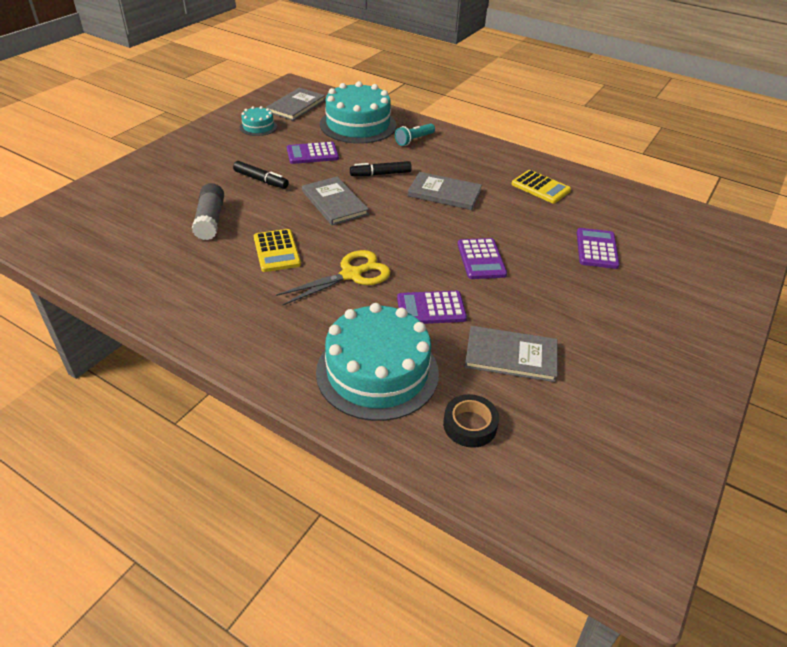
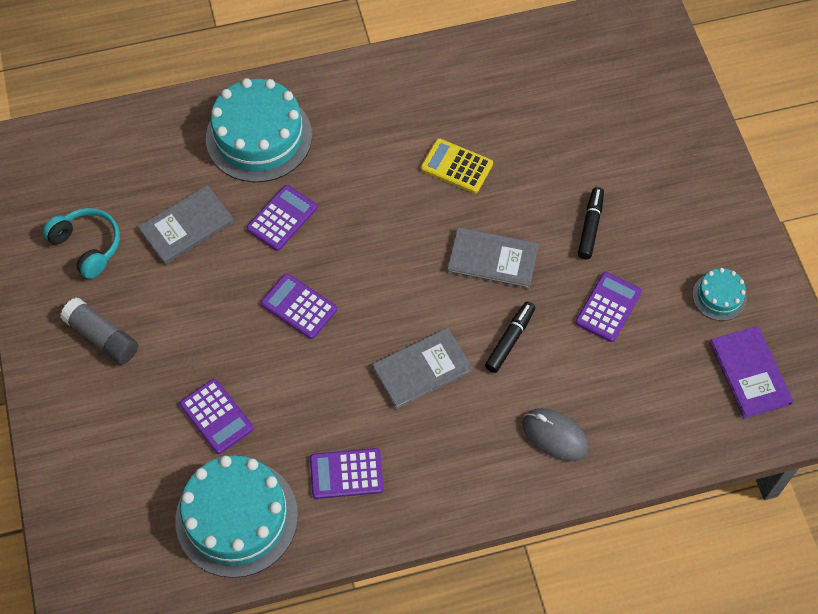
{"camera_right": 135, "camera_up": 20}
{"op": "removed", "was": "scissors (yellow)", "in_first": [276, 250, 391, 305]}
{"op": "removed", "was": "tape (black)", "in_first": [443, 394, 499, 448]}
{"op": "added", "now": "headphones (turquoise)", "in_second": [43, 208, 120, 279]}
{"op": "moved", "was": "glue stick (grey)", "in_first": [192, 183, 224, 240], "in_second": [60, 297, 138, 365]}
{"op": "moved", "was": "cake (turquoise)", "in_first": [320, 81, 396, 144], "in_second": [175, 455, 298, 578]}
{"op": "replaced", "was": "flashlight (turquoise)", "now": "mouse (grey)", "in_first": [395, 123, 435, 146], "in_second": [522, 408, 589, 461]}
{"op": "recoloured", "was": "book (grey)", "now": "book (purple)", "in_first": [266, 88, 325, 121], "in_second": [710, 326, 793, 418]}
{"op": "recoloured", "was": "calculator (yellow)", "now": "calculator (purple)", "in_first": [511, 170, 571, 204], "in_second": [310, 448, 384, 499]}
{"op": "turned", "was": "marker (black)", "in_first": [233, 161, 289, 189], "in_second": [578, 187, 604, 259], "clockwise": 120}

What to work on:
Before copying the data, remove the pictures. Then repeat the rest exactly.

Written solution:
{"camera_right": 135, "camera_up": 20}
{"op": "removed", "was": "scissors (yellow)", "in_first": [276, 250, 391, 305]}
{"op": "removed", "was": "tape (black)", "in_first": [443, 394, 499, 448]}
{"op": "added", "now": "headphones (turquoise)", "in_second": [43, 208, 120, 279]}
{"op": "moved", "was": "glue stick (grey)", "in_first": [192, 183, 224, 240], "in_second": [60, 297, 138, 365]}
{"op": "moved", "was": "cake (turquoise)", "in_first": [320, 81, 396, 144], "in_second": [175, 455, 298, 578]}
{"op": "replaced", "was": "flashlight (turquoise)", "now": "mouse (grey)", "in_first": [395, 123, 435, 146], "in_second": [522, 408, 589, 461]}
{"op": "recoloured", "was": "book (grey)", "now": "book (purple)", "in_first": [266, 88, 325, 121], "in_second": [710, 326, 793, 418]}
{"op": "recoloured", "was": "calculator (yellow)", "now": "calculator (purple)", "in_first": [511, 170, 571, 204], "in_second": [310, 448, 384, 499]}
{"op": "turned", "was": "marker (black)", "in_first": [233, 161, 289, 189], "in_second": [578, 187, 604, 259], "clockwise": 120}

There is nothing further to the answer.